• _TASK TO COMPLETE_:
Please print the entries below exactly, from the line with "pink cross: (35, 354) -> (15, 194), moved" through the line with "gray hexagon: (128, 73) -> (122, 135), moved", including both of those lines and leaving out all others.

--------------------------------------------------

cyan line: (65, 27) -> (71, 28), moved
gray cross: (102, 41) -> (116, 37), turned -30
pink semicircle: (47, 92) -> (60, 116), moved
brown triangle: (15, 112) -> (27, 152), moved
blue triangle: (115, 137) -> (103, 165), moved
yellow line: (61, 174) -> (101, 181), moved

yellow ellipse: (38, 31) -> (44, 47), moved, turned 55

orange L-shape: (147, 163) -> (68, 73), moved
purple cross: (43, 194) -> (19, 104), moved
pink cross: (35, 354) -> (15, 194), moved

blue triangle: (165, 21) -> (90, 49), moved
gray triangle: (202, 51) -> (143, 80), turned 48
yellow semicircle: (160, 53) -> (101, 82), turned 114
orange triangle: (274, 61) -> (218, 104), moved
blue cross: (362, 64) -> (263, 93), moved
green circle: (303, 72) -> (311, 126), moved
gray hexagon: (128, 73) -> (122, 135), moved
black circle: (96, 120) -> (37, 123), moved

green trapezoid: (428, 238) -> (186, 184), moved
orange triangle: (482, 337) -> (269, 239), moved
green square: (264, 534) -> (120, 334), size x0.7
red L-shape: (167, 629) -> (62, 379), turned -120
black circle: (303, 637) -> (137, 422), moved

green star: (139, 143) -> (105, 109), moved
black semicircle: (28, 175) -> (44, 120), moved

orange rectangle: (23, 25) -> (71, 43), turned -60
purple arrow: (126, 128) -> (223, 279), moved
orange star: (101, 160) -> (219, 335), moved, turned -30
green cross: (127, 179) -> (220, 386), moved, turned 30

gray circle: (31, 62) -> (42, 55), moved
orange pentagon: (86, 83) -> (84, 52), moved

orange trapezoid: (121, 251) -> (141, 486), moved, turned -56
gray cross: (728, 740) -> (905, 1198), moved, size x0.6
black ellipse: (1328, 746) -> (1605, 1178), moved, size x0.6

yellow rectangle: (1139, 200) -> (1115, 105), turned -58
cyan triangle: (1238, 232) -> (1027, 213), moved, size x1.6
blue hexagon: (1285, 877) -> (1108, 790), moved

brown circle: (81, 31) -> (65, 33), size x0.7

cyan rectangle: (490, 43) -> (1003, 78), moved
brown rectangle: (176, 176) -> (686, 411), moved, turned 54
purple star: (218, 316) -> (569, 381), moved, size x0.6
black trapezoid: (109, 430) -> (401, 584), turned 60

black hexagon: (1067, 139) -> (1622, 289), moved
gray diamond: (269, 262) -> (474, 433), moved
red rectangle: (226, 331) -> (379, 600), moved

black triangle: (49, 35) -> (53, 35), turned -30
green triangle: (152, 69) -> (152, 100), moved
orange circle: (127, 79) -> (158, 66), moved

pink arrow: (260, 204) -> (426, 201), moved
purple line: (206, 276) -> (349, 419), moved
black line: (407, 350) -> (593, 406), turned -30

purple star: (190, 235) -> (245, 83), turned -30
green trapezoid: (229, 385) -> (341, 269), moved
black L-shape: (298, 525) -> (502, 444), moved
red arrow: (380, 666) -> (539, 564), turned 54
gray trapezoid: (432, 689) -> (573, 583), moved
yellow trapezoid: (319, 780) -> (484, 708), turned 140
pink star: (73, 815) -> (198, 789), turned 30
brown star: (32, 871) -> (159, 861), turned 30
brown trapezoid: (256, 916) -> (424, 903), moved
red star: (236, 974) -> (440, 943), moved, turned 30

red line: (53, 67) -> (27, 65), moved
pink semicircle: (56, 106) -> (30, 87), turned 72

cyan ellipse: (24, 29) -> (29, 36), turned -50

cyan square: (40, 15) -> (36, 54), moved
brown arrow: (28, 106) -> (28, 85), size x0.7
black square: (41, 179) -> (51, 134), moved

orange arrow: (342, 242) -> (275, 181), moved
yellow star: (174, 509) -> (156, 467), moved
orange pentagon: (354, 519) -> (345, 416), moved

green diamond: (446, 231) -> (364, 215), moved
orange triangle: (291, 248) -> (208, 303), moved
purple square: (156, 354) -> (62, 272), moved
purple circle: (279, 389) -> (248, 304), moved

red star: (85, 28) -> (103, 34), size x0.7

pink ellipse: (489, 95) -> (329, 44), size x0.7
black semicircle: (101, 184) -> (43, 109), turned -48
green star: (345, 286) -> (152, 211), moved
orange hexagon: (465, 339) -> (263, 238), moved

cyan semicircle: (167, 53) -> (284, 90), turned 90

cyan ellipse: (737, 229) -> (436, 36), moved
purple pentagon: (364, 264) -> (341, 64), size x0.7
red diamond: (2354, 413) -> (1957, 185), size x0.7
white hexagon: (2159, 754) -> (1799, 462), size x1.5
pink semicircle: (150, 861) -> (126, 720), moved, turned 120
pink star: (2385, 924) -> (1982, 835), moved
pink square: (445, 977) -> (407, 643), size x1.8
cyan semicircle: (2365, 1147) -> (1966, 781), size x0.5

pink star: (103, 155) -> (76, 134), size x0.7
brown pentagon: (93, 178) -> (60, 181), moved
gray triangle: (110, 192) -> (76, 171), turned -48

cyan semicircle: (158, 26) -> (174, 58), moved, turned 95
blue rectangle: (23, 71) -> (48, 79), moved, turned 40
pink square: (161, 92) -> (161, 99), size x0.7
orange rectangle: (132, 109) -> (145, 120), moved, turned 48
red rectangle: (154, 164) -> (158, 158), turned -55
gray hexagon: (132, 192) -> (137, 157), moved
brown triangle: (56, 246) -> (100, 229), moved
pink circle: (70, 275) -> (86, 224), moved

--------------------------------------------------

• _SOLUTION FOR THIS TASK_:
pink cross: (35, 354) -> (15, 194), moved

blue triangle: (165, 21) -> (90, 49), moved
gray triangle: (202, 51) -> (143, 80), turned 48
yellow semicircle: (160, 53) -> (101, 82), turned 114
orange triangle: (274, 61) -> (218, 104), moved
blue cross: (362, 64) -> (263, 93), moved
green circle: (303, 72) -> (311, 126), moved
gray hexagon: (128, 73) -> (122, 135), moved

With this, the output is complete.